[Excerpts from a dataset]
···
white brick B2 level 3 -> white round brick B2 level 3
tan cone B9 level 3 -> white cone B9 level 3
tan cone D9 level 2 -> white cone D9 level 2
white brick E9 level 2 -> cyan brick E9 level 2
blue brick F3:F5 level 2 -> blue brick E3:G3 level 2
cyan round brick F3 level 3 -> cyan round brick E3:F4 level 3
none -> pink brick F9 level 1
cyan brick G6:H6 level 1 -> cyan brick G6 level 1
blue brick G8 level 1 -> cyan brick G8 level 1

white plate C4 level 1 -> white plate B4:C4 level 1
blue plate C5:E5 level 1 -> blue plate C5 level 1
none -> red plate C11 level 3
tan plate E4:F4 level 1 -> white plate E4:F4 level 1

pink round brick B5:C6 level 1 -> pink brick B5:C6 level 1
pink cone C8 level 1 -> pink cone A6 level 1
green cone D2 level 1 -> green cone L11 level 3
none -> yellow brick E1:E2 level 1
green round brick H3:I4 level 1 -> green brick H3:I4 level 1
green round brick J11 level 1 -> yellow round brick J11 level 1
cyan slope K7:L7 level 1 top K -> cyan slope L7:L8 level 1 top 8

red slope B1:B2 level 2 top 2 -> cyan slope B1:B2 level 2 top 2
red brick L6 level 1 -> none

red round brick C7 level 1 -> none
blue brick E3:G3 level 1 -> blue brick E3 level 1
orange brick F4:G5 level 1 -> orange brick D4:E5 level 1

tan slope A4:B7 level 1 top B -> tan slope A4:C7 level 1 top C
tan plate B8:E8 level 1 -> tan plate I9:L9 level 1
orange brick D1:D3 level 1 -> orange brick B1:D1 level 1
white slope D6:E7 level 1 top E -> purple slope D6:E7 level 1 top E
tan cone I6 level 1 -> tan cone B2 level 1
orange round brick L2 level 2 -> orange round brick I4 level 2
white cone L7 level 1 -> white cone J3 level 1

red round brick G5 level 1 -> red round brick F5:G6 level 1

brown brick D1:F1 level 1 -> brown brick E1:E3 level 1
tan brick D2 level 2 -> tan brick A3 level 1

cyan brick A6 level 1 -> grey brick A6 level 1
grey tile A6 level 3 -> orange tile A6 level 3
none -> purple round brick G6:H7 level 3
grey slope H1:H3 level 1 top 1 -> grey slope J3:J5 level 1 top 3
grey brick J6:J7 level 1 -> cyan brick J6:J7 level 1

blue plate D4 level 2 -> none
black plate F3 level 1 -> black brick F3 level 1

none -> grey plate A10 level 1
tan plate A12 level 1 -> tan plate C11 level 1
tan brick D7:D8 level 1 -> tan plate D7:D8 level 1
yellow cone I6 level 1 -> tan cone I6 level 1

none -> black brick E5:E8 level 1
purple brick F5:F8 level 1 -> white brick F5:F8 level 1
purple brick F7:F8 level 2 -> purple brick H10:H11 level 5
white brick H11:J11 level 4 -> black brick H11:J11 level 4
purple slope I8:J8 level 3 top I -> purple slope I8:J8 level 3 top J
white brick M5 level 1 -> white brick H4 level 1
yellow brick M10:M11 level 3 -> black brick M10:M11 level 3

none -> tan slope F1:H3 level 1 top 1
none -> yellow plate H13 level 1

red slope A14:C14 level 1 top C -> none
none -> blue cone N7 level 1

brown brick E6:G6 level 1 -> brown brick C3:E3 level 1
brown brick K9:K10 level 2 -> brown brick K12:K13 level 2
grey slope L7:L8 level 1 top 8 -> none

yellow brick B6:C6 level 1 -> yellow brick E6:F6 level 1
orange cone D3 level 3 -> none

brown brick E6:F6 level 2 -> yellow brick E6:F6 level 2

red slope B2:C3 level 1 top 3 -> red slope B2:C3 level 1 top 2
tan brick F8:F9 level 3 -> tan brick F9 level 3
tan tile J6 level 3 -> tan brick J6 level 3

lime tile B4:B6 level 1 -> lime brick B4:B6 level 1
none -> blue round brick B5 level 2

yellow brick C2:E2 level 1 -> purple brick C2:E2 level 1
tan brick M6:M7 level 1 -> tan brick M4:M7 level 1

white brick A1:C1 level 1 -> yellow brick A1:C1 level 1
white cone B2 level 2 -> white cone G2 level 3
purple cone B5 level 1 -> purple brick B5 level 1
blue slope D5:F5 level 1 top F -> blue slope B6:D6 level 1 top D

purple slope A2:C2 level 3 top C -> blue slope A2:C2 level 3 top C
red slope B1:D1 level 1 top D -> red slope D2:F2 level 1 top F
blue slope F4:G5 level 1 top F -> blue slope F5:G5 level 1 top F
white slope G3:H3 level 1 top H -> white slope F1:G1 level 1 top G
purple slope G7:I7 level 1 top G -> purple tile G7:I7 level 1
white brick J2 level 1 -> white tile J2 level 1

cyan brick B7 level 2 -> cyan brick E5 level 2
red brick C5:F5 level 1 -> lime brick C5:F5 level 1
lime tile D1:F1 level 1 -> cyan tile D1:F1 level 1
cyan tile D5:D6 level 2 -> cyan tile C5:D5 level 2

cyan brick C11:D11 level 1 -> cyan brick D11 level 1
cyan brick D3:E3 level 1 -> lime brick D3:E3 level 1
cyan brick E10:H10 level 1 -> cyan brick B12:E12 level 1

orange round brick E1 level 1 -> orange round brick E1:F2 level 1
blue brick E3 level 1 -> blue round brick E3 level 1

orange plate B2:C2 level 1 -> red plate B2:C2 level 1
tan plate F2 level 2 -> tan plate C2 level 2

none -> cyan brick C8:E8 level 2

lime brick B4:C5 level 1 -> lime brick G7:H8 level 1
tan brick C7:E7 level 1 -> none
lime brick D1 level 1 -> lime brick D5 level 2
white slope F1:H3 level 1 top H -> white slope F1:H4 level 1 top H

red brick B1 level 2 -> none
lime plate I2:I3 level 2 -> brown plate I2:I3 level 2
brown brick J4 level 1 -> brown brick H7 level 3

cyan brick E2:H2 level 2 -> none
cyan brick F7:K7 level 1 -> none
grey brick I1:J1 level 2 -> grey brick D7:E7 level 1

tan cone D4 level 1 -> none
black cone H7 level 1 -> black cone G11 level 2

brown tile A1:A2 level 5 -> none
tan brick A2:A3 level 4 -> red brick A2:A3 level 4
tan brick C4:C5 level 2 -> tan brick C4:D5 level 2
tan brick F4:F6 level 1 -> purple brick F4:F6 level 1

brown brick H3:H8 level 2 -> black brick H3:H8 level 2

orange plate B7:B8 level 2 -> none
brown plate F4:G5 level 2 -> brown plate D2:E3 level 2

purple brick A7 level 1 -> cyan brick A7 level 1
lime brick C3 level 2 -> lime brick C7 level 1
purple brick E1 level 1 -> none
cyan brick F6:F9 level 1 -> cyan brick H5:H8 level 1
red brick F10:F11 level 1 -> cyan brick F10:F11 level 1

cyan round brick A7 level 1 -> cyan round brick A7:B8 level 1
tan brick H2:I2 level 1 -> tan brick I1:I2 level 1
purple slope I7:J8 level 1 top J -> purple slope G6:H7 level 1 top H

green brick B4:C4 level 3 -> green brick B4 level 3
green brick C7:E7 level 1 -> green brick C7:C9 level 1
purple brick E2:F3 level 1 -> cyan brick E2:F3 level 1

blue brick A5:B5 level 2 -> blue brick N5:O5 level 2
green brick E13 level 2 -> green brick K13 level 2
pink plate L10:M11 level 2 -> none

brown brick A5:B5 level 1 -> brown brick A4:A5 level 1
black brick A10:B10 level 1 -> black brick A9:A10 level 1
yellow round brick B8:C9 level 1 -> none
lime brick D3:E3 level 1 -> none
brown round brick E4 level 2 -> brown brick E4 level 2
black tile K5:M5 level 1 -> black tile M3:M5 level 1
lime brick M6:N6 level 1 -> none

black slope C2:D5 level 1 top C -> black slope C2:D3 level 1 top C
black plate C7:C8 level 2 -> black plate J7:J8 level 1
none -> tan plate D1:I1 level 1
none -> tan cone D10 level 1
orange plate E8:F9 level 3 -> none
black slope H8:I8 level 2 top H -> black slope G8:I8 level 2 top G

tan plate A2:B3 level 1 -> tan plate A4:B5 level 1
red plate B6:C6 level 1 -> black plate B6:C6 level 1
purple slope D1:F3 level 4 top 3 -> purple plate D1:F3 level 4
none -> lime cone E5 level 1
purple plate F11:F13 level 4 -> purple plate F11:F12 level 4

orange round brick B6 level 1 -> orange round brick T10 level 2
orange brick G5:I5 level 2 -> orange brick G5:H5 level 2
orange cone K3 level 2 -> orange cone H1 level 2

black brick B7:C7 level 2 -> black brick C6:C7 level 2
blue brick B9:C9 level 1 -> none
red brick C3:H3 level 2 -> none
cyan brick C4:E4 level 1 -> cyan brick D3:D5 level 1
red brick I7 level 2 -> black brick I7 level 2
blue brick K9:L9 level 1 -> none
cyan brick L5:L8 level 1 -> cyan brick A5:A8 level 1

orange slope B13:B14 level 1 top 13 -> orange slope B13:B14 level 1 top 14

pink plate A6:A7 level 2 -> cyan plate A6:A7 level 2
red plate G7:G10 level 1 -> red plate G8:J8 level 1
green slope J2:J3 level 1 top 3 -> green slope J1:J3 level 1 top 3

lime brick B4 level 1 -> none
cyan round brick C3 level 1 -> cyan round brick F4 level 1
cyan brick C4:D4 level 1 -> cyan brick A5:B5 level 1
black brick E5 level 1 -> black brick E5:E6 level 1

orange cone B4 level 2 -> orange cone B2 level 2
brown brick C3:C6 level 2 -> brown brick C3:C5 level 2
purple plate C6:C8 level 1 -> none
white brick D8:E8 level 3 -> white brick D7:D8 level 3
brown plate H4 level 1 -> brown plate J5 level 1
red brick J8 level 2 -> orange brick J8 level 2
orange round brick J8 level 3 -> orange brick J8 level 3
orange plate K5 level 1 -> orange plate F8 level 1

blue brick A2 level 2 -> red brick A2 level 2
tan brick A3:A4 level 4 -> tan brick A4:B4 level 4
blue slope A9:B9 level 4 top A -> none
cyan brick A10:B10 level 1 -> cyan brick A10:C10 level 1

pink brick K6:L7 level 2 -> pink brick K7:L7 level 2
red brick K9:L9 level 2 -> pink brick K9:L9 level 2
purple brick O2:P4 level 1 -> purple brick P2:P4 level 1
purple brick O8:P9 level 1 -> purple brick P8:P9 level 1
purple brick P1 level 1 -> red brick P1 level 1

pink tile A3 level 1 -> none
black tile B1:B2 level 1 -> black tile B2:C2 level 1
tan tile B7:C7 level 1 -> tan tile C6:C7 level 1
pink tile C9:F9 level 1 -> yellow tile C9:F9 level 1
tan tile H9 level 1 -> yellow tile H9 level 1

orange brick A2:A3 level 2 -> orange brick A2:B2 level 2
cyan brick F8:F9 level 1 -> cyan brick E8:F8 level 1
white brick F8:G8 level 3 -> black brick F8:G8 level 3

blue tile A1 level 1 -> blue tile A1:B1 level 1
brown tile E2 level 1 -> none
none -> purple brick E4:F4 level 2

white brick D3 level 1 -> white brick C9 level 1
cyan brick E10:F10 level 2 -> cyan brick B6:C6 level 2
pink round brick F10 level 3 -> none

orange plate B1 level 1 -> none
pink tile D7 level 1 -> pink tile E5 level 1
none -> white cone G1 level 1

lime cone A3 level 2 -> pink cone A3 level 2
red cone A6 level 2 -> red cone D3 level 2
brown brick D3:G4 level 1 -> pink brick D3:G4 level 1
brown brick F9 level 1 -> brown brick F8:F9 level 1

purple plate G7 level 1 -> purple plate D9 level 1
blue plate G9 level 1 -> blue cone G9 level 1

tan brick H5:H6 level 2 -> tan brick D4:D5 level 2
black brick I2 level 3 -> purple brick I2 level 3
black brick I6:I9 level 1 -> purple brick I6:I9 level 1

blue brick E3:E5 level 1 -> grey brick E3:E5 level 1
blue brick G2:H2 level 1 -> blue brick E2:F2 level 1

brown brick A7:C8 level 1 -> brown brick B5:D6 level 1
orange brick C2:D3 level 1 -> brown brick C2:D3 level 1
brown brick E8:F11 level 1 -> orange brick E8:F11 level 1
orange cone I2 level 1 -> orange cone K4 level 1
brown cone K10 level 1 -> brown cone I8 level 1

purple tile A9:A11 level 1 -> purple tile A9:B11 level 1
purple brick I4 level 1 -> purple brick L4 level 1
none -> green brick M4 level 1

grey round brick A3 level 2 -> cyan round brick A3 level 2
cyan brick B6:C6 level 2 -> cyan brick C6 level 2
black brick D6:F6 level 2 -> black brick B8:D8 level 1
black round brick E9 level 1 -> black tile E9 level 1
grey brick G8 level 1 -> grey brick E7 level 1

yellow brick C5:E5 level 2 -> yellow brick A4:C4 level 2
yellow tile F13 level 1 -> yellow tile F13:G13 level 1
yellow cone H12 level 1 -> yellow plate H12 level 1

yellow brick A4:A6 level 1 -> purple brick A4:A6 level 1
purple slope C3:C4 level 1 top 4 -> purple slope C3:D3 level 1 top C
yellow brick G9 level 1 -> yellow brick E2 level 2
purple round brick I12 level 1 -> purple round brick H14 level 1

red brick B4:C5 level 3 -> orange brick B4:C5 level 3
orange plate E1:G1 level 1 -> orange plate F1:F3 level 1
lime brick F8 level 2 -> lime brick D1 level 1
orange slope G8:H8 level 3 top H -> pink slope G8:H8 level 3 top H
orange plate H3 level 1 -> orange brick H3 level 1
···
■ TRY IT: Take exactly the lines from the one containing "orange slope B13:B14 level 1 top 13" through the one containing "blue brick A2 level 2 -> red brick A2 level 2" in the data above, and output them with nothing added.

■ YOUR RESPONSE:
orange slope B13:B14 level 1 top 13 -> orange slope B13:B14 level 1 top 14

pink plate A6:A7 level 2 -> cyan plate A6:A7 level 2
red plate G7:G10 level 1 -> red plate G8:J8 level 1
green slope J2:J3 level 1 top 3 -> green slope J1:J3 level 1 top 3

lime brick B4 level 1 -> none
cyan round brick C3 level 1 -> cyan round brick F4 level 1
cyan brick C4:D4 level 1 -> cyan brick A5:B5 level 1
black brick E5 level 1 -> black brick E5:E6 level 1

orange cone B4 level 2 -> orange cone B2 level 2
brown brick C3:C6 level 2 -> brown brick C3:C5 level 2
purple plate C6:C8 level 1 -> none
white brick D8:E8 level 3 -> white brick D7:D8 level 3
brown plate H4 level 1 -> brown plate J5 level 1
red brick J8 level 2 -> orange brick J8 level 2
orange round brick J8 level 3 -> orange brick J8 level 3
orange plate K5 level 1 -> orange plate F8 level 1

blue brick A2 level 2 -> red brick A2 level 2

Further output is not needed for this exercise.